*THE DATA:*
◆ ◆ ◆ ◆ ◆ ◆ ◆
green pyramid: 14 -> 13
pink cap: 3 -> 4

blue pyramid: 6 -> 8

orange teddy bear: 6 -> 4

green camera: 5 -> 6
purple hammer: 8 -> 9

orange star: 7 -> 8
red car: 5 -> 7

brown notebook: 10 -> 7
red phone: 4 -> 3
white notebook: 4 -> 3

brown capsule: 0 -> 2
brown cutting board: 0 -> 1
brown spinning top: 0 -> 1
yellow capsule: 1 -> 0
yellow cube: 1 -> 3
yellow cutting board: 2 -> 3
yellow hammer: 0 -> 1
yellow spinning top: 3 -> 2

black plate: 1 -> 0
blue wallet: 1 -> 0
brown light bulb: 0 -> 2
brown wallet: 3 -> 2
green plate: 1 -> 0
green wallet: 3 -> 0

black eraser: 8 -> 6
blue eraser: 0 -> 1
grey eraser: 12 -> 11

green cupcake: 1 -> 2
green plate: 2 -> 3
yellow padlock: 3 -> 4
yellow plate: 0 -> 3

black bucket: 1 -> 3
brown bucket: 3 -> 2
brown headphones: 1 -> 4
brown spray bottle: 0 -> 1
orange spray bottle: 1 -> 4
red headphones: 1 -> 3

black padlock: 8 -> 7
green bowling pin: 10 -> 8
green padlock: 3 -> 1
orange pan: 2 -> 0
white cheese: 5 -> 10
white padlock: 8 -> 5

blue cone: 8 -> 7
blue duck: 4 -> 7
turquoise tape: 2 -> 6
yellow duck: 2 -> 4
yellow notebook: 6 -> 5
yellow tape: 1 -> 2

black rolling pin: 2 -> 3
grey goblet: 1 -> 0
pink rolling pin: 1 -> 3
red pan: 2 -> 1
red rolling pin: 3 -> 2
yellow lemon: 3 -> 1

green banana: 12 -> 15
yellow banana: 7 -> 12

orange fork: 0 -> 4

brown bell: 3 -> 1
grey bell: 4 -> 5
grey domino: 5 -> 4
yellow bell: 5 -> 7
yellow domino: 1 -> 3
◆ ◆ ◆ ◆ ◆ ◆ ◆
*TO DO:* If the word "cutting" appears in a line above, copy that line.

*REPLY TO THE EXERCISE:*
brown cutting board: 0 -> 1
yellow cutting board: 2 -> 3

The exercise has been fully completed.